(Material for the task Opens)
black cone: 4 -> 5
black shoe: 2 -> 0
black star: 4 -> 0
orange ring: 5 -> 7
(Material for the task Closes)
(Material for the task Opens)
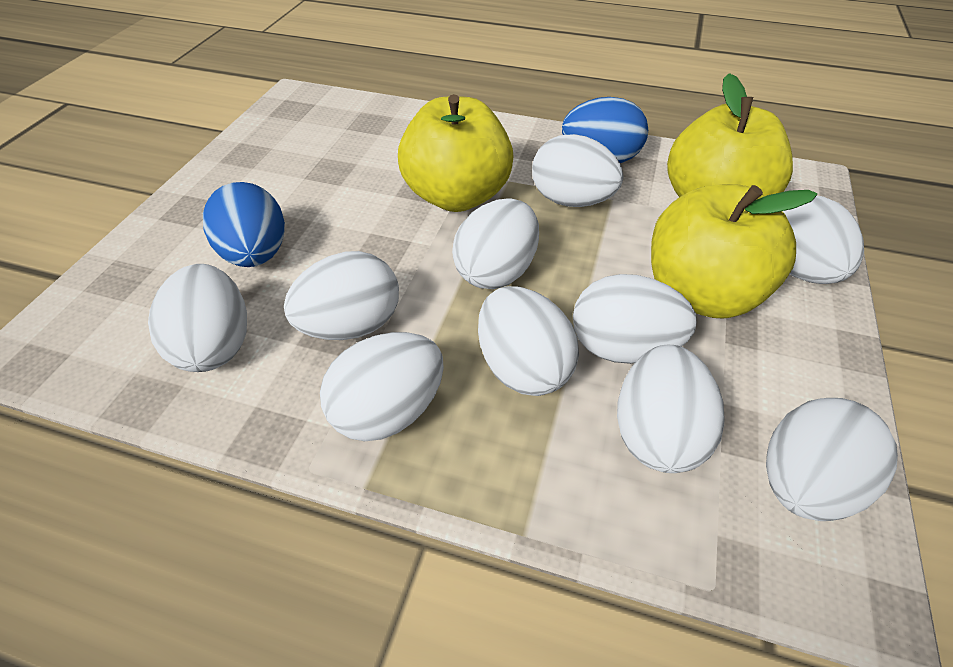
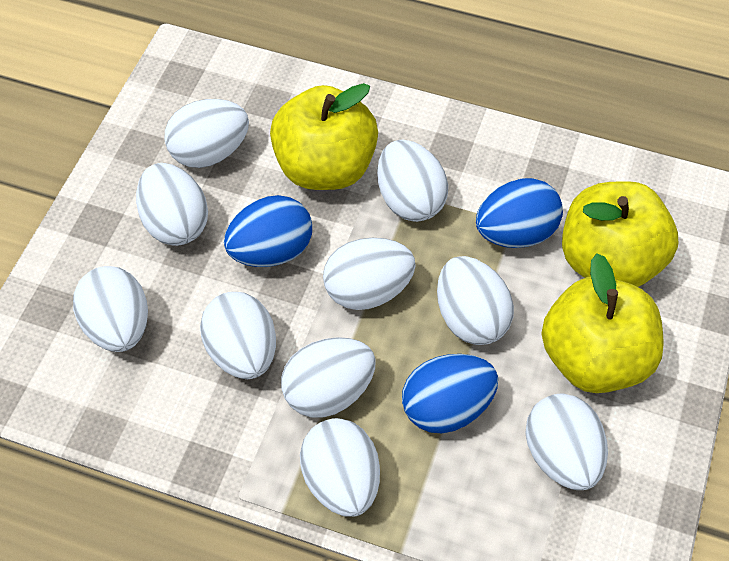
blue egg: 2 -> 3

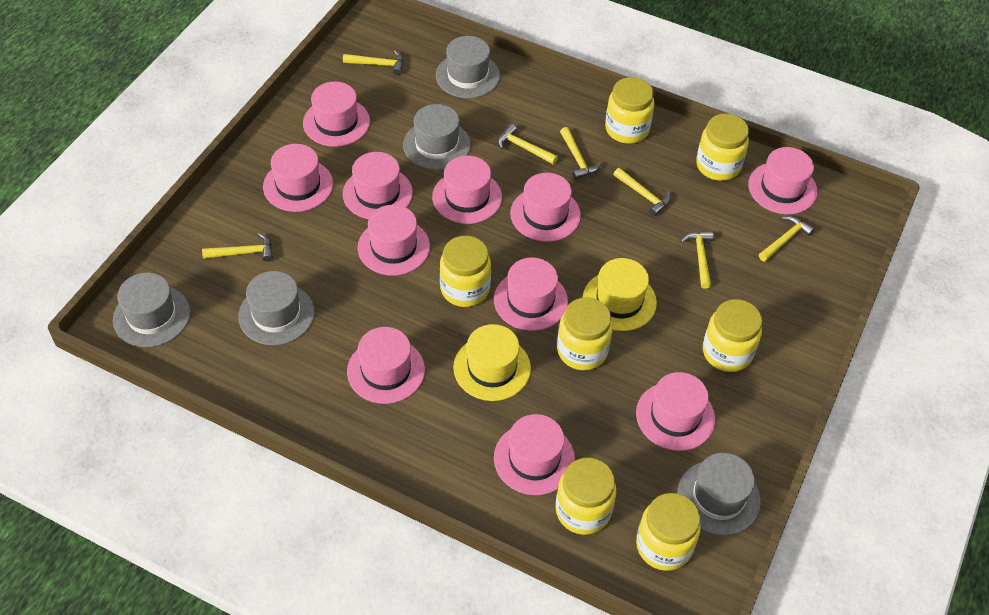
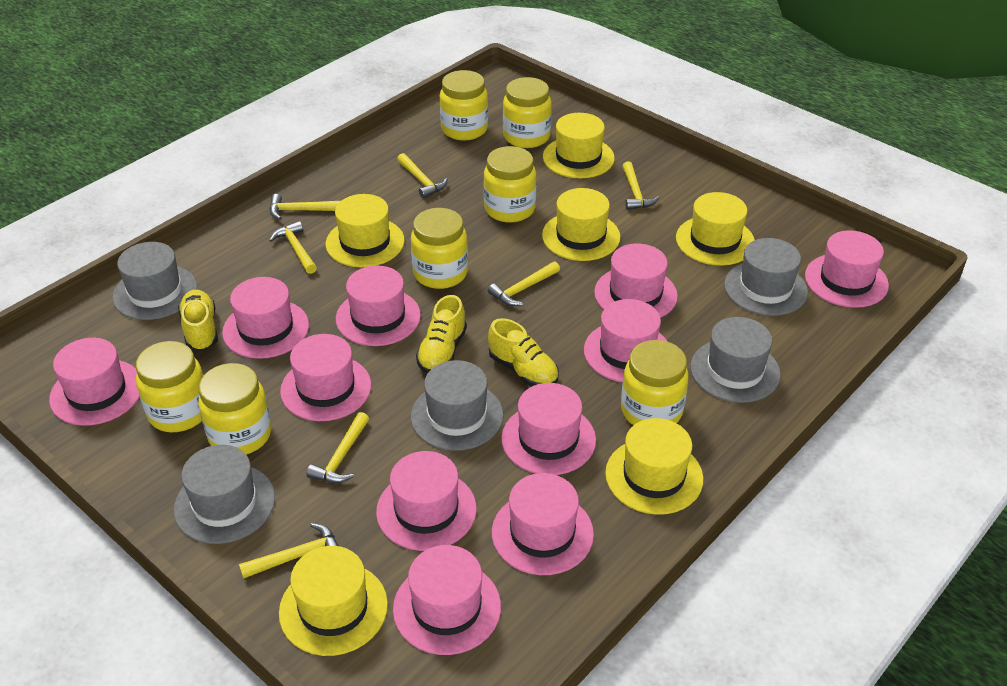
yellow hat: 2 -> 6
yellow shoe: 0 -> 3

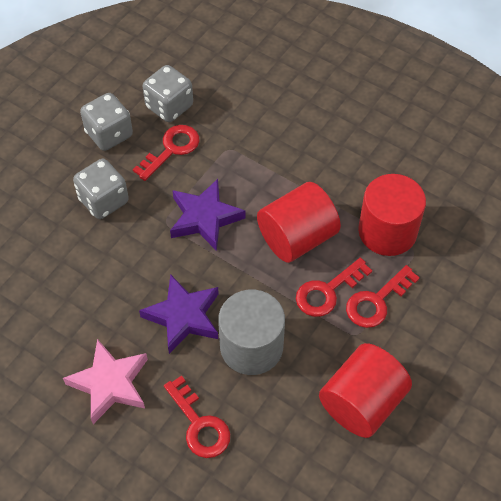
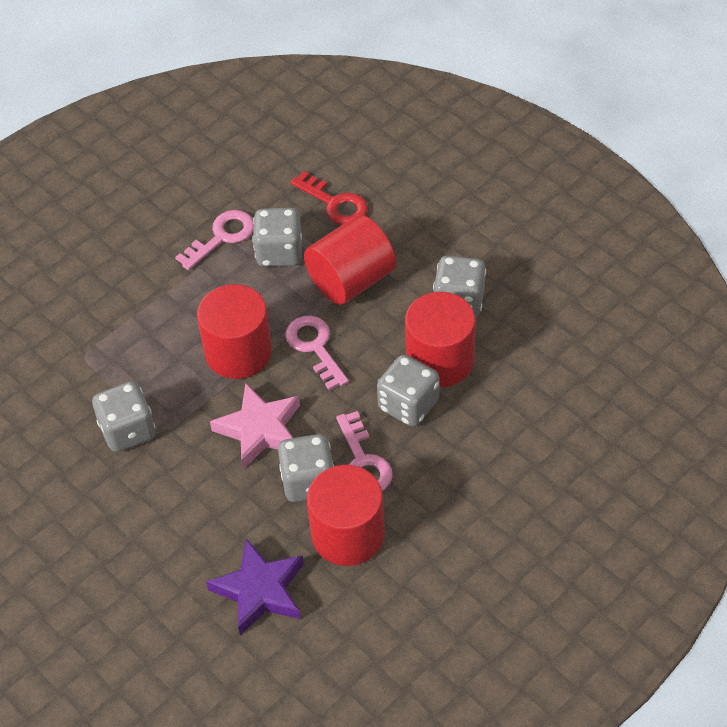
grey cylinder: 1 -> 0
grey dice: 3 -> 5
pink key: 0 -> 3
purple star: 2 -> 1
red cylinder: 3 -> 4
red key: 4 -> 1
(Material for the task Closes)
● Task prompt
Of all the entries above, output exactly the lines between the one holding "grey cylinder: 1 -> 0" and the one holding "red key: 4 -> 1", inclusive.

● Output of the task
grey cylinder: 1 -> 0
grey dice: 3 -> 5
pink key: 0 -> 3
purple star: 2 -> 1
red cylinder: 3 -> 4
red key: 4 -> 1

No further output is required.